[Activity] Give back, exactly as written, the lines of the listing from the top through the line holding "pink pencil [501,426,640,445] -> none", and nothing more. Exclude pictures.

(Data records Opens)

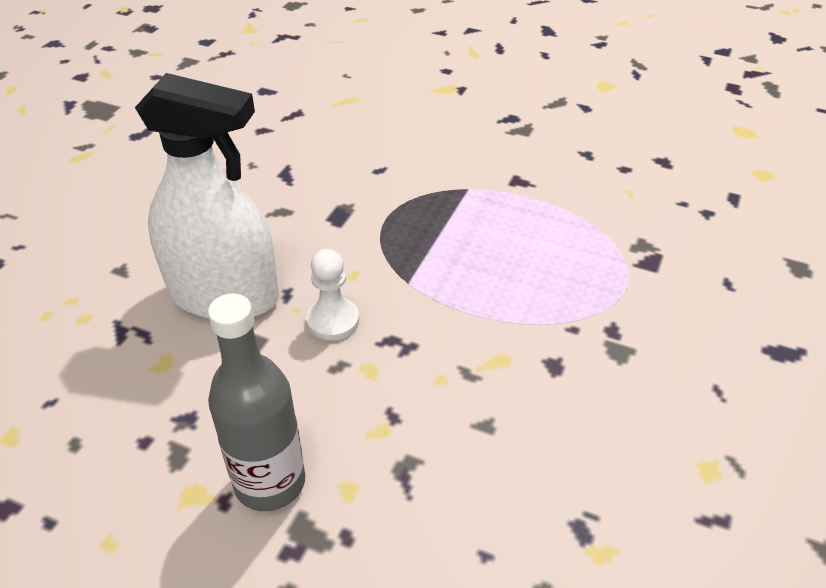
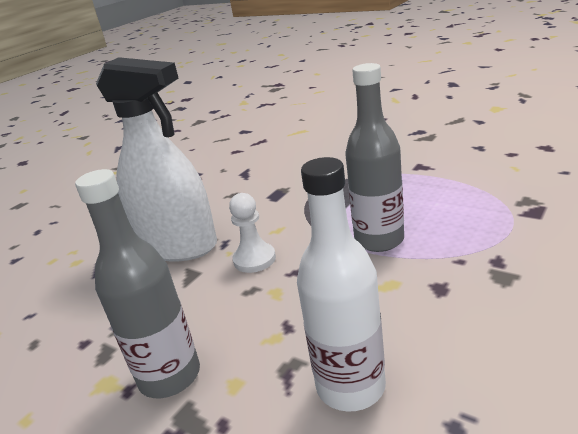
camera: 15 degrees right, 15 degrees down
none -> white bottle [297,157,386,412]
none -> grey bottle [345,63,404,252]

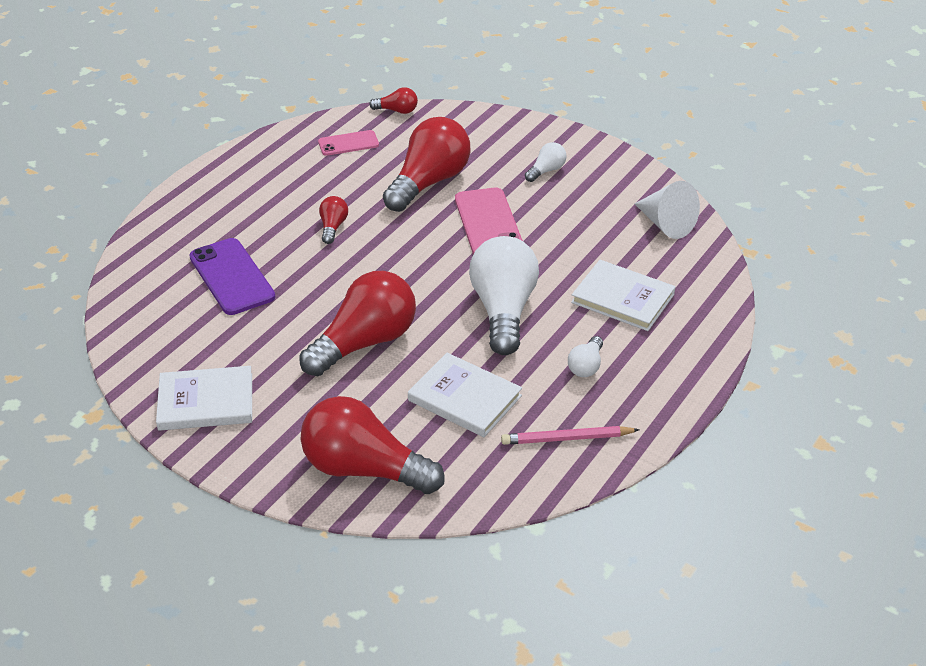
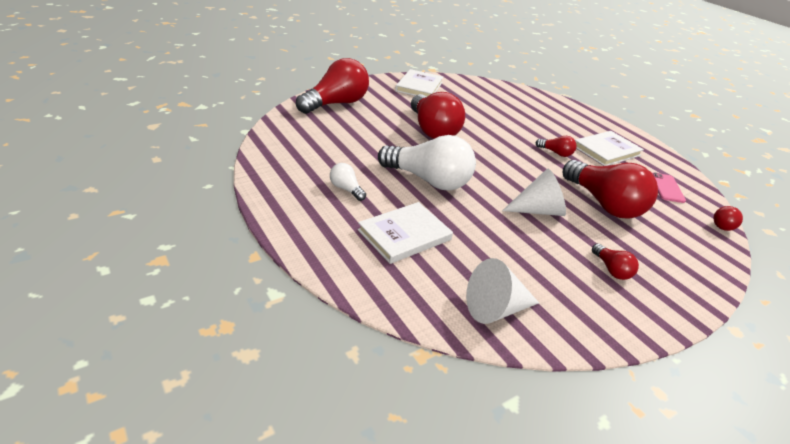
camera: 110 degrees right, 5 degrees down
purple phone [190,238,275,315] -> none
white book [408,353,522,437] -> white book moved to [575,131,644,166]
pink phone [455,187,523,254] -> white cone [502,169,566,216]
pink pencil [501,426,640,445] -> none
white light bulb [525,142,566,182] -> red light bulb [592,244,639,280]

(Data records Closes)

[Output below]
camera: 15 degrees right, 15 degrees down
none -> white bottle [297,157,386,412]
none -> grey bottle [345,63,404,252]

camera: 110 degrees right, 5 degrees down
purple phone [190,238,275,315] -> none
white book [408,353,522,437] -> white book moved to [575,131,644,166]
pink phone [455,187,523,254] -> white cone [502,169,566,216]
pink pencil [501,426,640,445] -> none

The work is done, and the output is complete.